PROVIDED RECORDS:
BEGIN
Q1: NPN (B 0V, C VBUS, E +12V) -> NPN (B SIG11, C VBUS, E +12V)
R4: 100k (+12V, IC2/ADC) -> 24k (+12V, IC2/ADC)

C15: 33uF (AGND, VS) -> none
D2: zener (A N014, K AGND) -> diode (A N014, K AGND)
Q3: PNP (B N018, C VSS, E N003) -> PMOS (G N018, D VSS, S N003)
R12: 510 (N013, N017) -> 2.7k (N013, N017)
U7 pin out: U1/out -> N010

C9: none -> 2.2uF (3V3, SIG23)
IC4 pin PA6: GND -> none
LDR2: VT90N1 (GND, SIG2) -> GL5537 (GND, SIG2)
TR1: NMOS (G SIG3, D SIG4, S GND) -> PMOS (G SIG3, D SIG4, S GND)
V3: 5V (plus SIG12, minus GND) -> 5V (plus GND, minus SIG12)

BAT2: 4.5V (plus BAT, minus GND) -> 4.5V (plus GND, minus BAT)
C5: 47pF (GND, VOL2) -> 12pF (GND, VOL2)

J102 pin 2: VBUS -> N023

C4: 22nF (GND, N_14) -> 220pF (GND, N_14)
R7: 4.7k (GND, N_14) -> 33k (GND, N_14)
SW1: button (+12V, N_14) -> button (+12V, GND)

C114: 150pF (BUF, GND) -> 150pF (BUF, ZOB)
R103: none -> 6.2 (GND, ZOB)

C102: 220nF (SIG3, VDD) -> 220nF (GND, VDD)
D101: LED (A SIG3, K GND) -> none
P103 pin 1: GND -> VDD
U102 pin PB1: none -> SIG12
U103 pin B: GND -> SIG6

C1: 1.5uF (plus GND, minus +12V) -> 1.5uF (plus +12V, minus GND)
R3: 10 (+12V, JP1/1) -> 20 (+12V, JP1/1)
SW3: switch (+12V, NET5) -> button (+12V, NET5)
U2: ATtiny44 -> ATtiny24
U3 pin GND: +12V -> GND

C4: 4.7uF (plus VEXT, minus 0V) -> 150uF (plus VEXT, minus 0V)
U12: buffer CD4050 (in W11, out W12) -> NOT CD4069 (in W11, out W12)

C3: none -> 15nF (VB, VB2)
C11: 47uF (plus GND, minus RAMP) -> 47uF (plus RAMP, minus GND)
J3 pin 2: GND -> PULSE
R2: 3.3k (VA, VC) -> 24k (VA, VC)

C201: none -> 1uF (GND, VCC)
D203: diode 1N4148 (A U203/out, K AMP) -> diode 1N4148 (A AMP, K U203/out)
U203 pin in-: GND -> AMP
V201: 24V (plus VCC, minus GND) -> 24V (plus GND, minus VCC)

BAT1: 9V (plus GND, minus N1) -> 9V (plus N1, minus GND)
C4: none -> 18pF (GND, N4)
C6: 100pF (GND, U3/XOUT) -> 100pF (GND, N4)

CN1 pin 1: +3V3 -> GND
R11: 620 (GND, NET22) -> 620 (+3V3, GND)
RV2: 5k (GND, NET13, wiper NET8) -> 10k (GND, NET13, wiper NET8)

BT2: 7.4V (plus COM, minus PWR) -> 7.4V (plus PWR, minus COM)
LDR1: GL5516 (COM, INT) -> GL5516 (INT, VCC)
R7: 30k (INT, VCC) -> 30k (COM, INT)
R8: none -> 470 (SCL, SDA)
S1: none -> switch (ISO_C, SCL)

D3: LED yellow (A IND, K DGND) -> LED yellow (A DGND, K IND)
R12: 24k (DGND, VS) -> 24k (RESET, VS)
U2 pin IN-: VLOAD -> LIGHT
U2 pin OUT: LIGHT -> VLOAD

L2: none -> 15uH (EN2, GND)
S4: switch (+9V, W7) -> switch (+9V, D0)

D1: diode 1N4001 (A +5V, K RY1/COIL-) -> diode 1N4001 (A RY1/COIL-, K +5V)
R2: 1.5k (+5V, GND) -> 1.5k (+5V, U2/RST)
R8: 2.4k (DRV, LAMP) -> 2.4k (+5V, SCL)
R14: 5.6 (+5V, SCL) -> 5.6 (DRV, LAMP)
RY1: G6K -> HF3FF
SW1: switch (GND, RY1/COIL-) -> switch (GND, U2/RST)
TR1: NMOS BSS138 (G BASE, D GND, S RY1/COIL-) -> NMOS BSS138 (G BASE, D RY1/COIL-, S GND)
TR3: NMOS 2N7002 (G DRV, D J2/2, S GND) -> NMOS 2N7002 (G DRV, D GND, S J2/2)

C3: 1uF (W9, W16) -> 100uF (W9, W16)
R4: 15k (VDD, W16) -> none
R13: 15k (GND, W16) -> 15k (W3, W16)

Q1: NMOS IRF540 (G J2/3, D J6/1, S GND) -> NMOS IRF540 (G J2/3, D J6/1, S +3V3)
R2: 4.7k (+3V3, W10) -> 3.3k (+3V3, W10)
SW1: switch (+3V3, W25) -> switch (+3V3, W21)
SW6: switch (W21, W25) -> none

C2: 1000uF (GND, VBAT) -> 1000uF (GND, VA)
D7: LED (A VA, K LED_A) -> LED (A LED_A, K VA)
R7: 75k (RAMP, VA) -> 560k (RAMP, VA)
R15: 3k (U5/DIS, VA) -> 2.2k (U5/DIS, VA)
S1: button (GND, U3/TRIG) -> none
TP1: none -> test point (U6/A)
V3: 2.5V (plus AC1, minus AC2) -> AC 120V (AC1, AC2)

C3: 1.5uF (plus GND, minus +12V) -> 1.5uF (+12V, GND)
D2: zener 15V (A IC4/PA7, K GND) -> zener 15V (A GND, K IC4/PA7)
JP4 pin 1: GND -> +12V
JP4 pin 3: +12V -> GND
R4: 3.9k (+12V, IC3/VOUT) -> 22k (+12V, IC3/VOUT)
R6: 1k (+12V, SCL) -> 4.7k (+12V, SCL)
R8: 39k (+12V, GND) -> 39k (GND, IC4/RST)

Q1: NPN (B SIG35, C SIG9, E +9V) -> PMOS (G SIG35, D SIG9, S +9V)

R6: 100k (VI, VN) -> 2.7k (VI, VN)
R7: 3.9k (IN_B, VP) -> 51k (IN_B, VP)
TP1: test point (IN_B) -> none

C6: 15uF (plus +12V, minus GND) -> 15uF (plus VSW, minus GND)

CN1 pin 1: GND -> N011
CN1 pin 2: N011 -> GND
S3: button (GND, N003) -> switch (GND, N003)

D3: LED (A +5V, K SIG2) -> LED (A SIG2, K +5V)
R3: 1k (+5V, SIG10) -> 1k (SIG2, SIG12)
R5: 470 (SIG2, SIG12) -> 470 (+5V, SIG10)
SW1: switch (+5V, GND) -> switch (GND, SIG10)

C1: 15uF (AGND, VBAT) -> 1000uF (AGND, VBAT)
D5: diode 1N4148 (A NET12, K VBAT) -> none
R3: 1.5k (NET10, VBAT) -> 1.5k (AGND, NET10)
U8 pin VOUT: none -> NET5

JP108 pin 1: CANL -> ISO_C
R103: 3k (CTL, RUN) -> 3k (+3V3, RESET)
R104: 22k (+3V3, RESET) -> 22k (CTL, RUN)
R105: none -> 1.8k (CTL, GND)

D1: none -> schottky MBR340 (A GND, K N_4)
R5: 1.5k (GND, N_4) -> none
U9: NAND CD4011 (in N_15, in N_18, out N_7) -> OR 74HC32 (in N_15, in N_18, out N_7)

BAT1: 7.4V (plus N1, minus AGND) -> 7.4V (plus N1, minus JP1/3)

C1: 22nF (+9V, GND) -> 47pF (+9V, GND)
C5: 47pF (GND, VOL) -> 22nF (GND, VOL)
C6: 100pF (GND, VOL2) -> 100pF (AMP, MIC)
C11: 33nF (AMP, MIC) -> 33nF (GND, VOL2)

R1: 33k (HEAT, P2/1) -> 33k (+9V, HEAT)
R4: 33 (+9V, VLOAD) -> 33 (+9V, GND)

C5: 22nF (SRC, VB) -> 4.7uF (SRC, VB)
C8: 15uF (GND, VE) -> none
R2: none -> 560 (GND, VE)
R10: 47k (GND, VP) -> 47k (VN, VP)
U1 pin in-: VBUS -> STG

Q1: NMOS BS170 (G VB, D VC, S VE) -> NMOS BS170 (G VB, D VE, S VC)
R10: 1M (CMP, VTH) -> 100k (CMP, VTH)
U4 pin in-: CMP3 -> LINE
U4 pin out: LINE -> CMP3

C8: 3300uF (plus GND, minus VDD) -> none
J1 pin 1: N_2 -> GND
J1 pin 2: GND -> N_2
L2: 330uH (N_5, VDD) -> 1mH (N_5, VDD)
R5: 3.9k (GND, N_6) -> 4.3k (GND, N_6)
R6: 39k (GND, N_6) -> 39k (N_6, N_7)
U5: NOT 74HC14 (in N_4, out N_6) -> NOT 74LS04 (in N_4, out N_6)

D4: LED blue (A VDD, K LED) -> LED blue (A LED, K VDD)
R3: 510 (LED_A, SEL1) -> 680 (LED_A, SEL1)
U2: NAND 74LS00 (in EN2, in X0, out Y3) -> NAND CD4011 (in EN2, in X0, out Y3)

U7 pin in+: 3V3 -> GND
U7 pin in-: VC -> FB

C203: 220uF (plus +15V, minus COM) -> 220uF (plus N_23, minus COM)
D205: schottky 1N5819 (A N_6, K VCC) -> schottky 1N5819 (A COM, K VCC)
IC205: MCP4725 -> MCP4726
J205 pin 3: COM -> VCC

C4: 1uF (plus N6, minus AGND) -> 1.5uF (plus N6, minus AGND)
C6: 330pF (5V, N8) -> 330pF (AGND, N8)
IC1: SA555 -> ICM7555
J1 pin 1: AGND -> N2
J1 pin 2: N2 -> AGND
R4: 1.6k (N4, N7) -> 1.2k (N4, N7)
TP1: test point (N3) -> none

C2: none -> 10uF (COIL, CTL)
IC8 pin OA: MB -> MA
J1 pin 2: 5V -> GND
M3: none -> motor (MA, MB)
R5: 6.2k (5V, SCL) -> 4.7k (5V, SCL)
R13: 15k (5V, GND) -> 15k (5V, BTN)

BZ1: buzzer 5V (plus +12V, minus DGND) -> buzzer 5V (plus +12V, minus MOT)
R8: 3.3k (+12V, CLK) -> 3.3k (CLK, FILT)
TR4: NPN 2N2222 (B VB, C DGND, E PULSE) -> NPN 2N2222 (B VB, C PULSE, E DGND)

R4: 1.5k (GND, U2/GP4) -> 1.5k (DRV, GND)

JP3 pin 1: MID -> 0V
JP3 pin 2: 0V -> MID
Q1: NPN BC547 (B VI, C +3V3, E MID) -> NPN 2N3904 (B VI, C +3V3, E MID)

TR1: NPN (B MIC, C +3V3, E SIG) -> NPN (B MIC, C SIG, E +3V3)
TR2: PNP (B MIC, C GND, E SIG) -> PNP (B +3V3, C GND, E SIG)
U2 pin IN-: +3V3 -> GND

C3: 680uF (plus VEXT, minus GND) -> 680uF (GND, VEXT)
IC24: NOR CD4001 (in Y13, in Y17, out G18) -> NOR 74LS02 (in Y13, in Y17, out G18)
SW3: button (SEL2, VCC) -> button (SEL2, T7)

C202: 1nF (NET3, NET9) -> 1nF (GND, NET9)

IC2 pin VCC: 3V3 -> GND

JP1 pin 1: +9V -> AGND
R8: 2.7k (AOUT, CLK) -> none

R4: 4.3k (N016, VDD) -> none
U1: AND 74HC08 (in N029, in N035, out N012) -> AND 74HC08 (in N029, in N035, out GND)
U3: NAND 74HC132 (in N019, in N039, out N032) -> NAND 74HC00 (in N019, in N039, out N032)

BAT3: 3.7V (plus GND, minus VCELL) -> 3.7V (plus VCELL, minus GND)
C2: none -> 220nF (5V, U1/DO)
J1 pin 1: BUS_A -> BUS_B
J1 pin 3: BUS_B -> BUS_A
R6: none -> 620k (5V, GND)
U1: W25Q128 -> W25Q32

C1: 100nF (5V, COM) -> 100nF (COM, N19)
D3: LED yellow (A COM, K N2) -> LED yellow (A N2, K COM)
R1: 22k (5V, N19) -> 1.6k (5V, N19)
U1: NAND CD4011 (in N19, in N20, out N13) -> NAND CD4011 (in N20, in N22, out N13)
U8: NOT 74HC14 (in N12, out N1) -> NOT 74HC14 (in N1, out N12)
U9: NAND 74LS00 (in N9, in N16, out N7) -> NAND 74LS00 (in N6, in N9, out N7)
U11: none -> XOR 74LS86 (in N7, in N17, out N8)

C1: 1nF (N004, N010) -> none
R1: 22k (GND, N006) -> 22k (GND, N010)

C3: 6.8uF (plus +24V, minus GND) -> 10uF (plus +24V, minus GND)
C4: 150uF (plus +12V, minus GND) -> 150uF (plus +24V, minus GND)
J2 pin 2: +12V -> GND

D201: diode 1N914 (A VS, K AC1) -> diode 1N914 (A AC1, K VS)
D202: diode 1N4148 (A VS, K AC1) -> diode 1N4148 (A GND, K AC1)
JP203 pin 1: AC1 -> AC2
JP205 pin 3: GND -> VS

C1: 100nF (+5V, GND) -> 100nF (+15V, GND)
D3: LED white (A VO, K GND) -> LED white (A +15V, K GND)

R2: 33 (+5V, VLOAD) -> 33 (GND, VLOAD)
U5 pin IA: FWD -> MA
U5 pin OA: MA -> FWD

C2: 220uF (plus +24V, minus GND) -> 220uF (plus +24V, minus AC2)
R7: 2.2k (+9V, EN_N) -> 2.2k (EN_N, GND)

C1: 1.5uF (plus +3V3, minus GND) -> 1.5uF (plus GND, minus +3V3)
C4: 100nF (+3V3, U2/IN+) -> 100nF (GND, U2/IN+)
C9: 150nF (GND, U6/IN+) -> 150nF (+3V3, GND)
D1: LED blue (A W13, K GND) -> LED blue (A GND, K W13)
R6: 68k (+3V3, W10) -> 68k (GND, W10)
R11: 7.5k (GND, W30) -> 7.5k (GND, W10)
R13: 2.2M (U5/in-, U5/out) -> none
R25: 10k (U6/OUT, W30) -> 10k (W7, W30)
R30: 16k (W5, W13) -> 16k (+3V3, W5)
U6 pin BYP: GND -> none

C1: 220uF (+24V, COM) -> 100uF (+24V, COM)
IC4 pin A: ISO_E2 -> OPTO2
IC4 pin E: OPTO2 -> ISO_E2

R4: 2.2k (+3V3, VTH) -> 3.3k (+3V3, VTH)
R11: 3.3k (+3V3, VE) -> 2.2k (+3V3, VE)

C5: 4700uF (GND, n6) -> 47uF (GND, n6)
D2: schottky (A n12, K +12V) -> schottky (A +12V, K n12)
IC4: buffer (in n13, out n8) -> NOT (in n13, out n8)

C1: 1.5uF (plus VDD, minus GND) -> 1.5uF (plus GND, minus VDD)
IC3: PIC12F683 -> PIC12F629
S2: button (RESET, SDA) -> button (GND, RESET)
END
When the line with "R7: 4.7k (GND, N_14) -> 33k (GND, N_14)" is reached in the data above, begin copying, and stop after the line with "U103 pin B: GND -> SIG6"; copy each line exactly, both ends included.

SOLUTION:
R7: 4.7k (GND, N_14) -> 33k (GND, N_14)
SW1: button (+12V, N_14) -> button (+12V, GND)

C114: 150pF (BUF, GND) -> 150pF (BUF, ZOB)
R103: none -> 6.2 (GND, ZOB)

C102: 220nF (SIG3, VDD) -> 220nF (GND, VDD)
D101: LED (A SIG3, K GND) -> none
P103 pin 1: GND -> VDD
U102 pin PB1: none -> SIG12
U103 pin B: GND -> SIG6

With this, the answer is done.